*RECORD SET:*

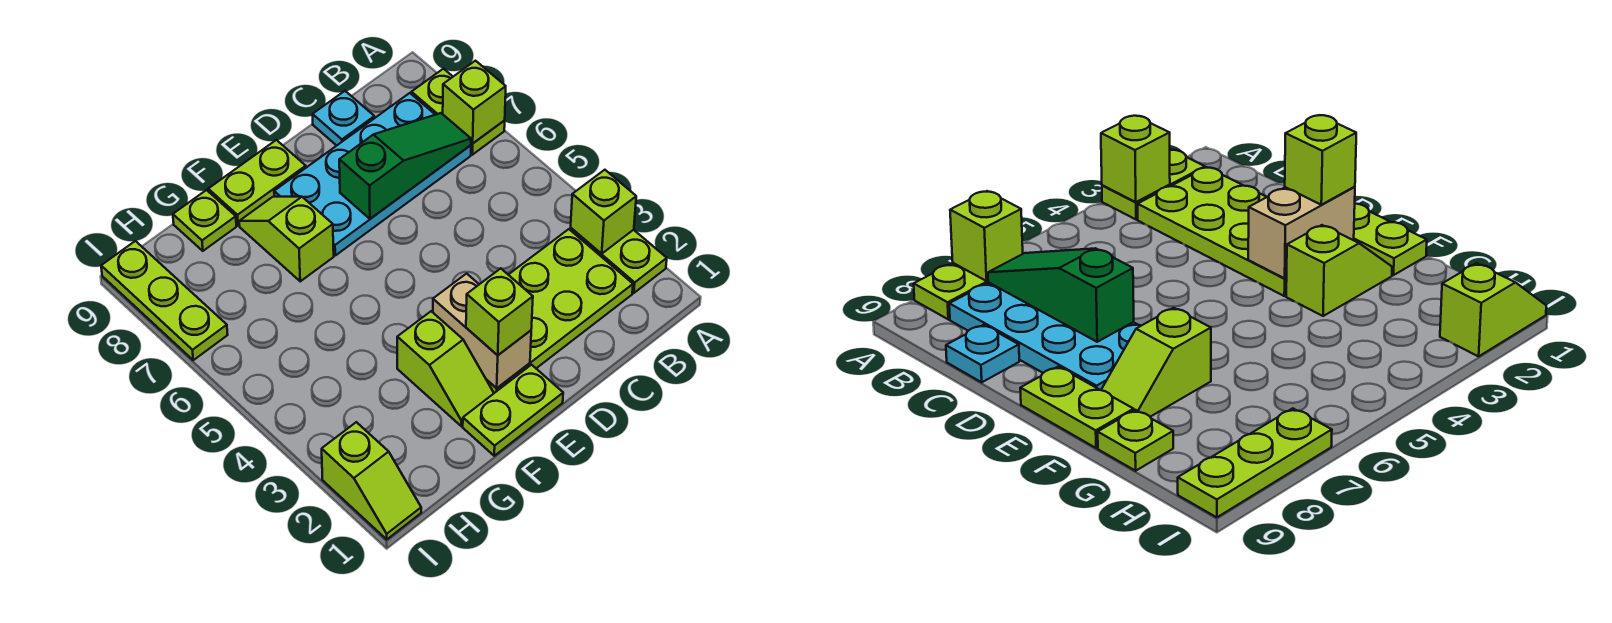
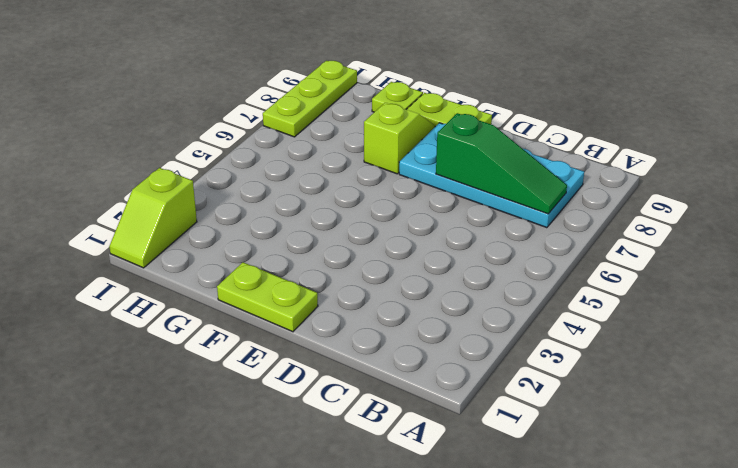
none -> lime plate A2:A3 level 1
none -> lime plate A7:A8 level 1
none -> lime plate B2:E3 level 1

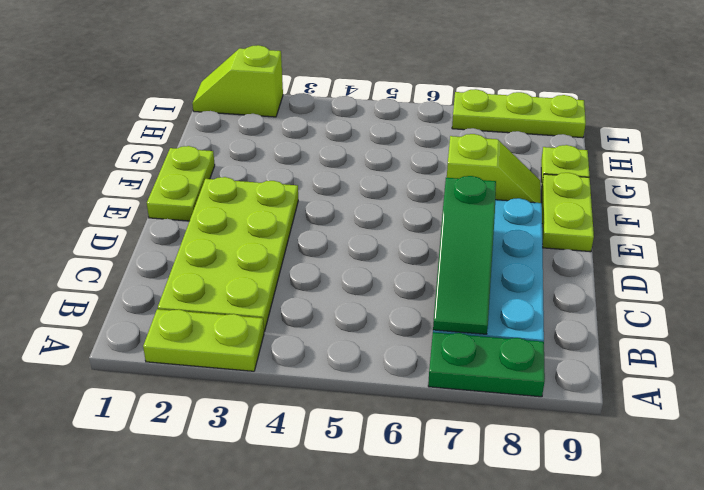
green plate A7:A8 level 1 -> lime plate A7:A8 level 1
none -> cyan plate C9 level 1
none -> lime slope F2:F3 level 1 top 3
none -> lime brick A3 level 2

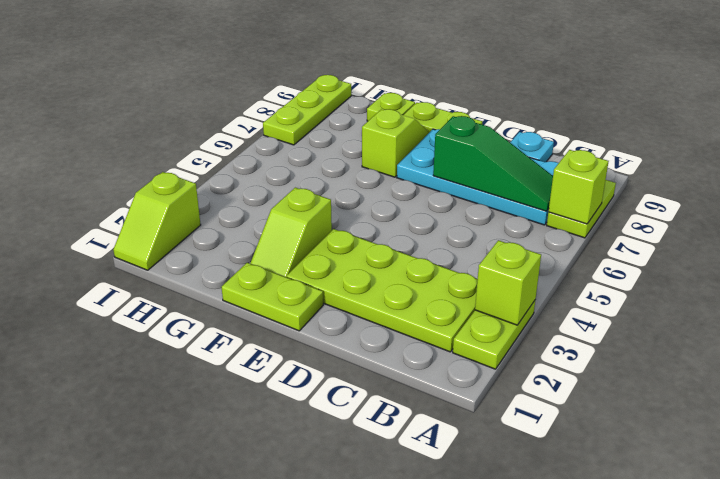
none -> tan brick E2:E3 level 2
none -> lime brick E2 level 3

*EXERCISE BRIEF:* Give back, exactly and with nothing added, the lines from the line containing "none -> tan brick E2:E3 level 2" through the final line of the records above, both of them included.

*WRITTEN RESPONSE:*
none -> tan brick E2:E3 level 2
none -> lime brick E2 level 3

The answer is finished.